What you have to do >> This exercise asks for a copy of each line in the records below with the word "left" in it.

• • • • • • •

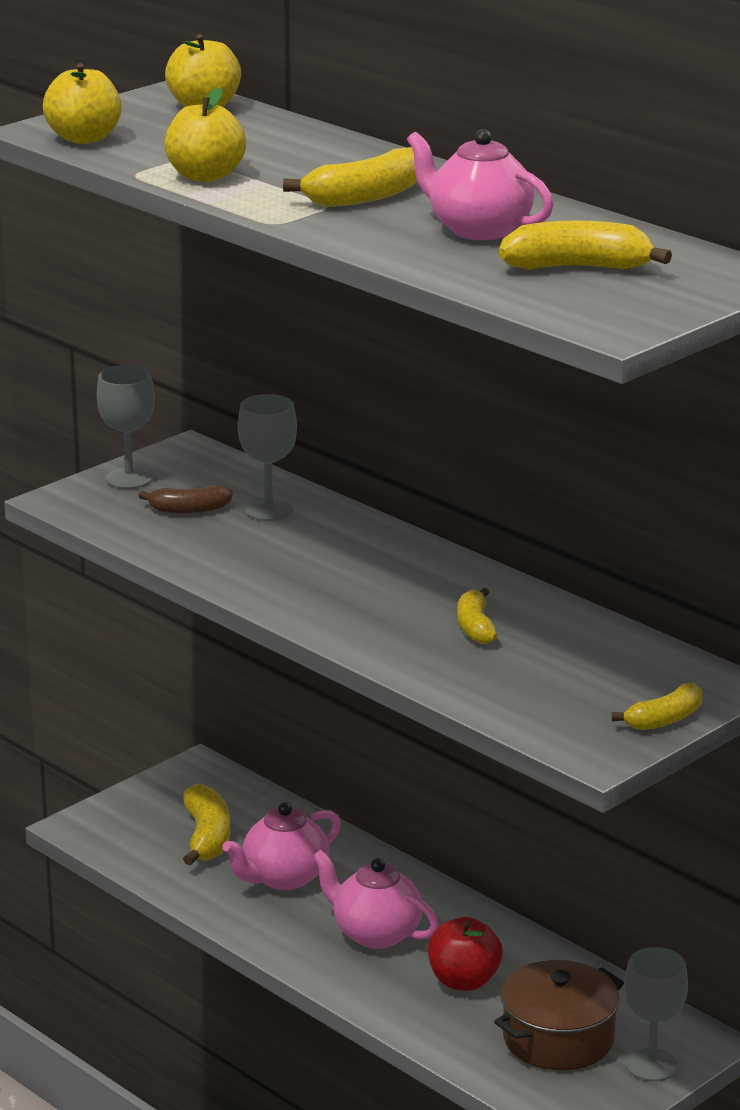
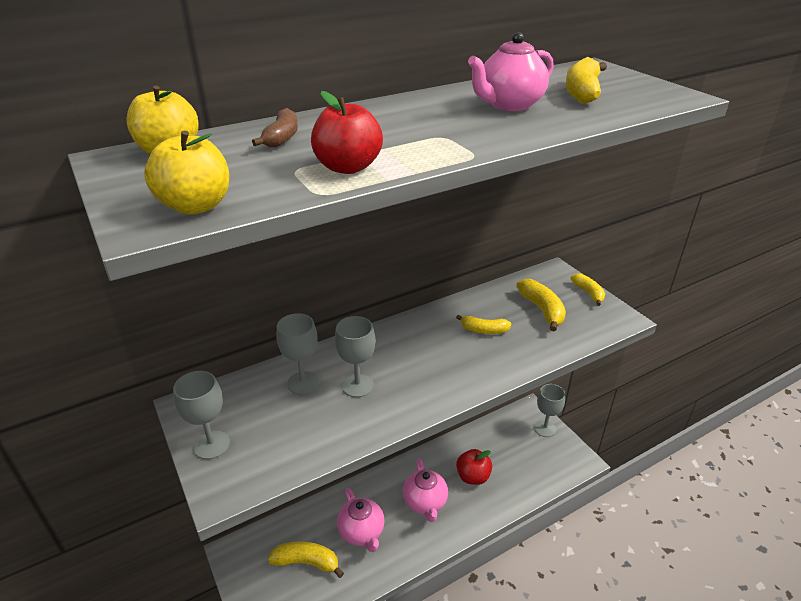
camera: 75 degrees left, 10 degrees up
(189, 510) = (281, 420): brown banana -> brown banana (282, 138)
(205, 176) = (348, 167): yellow apple -> red apple
(282, 547) = (357, 385): none -> grey goblet
(365, 197) = (430, 125): yellow banana -> yellow banana (542, 310)
(375, 934) = (425, 502): pink teapot -> pink teapot turned 60 degrees counterclockwise
(558, 1039) = (522, 454): brown pot -> none

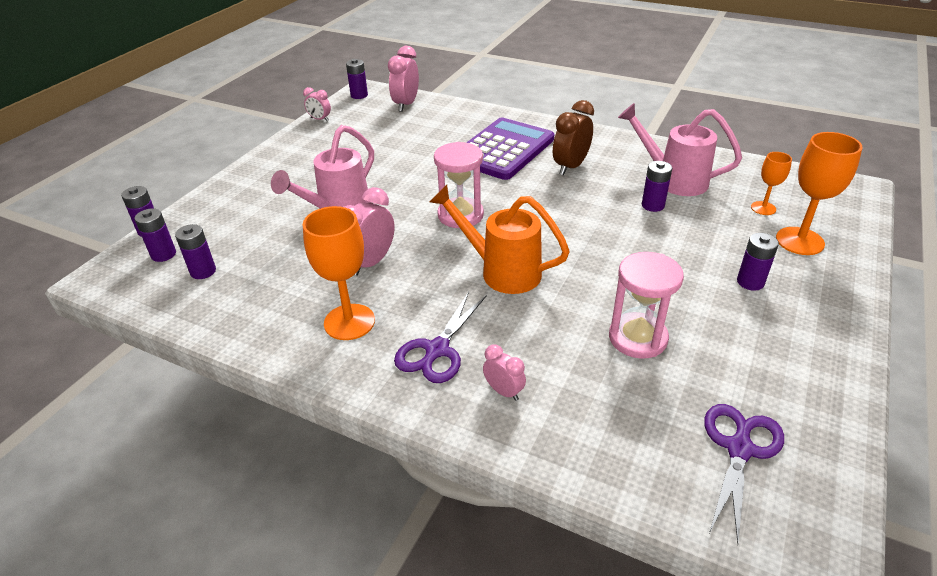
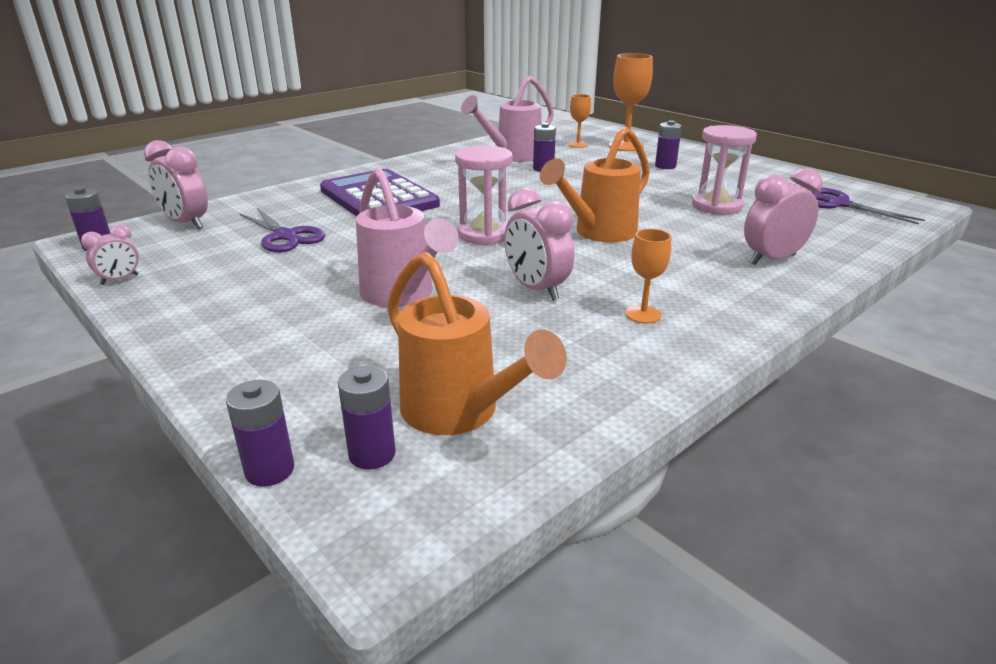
camera: 70 degrees left, 10 degrees down
(203, 271) = (459, 413): purple battery -> orange watering can
(349, 322) = (643, 314): orange goblet -> orange goblet, size x0.56
(437, 350) = (707, 277): purple scissors -> purple scissors (285, 236)
(504, 391) = (772, 260): pink clock -> pink clock, size x1.74
(570, 167) = (448, 180): brown clock -> none

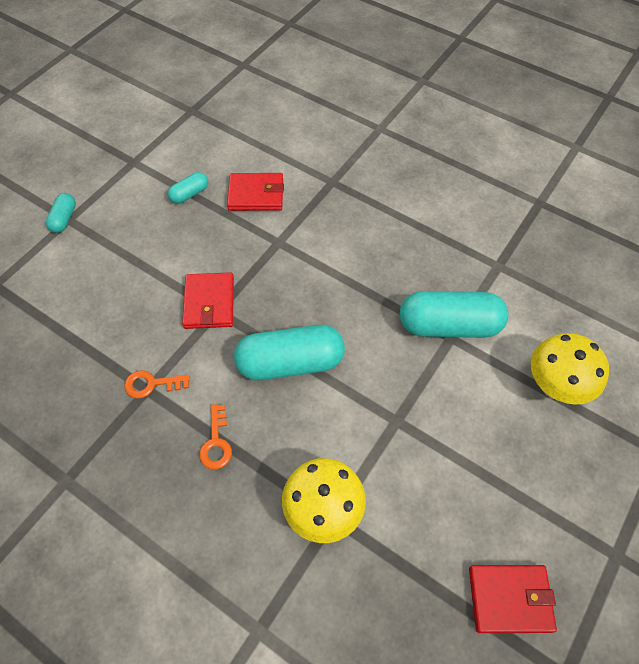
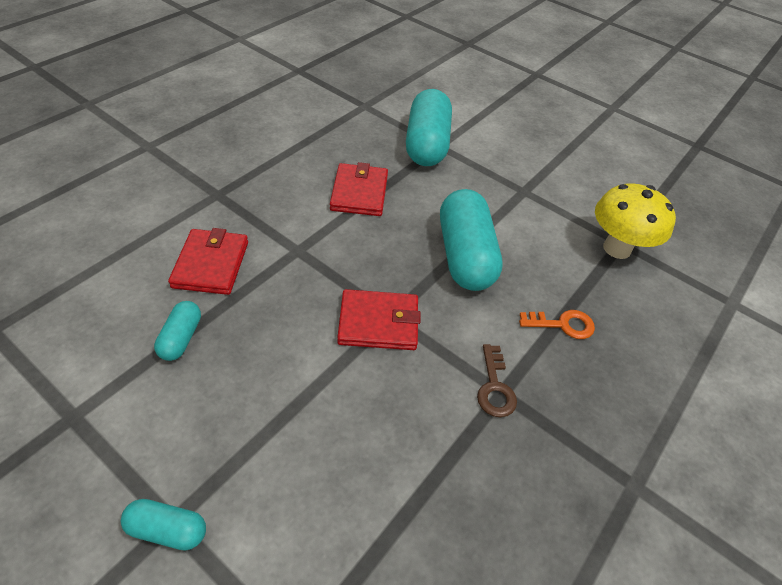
camera: 90 degrees left, 10 degrees down
(152, 384) = (494, 387): orange key -> brown key
(189, 194) = (181, 338): turquoise capsule -> turquoise capsule turned 45 degrees clockwise
(509, 599) = (657, 158): red wallet -> red wallet (359, 193)
(554, 386) = (487, 103): yellow mushroom -> none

• • • • • • •

Expected answer >>
camera: 75 degrees left, 10 degrees up
camera: 70 degrees left, 10 degrees down
camera: 90 degrees left, 10 degrees down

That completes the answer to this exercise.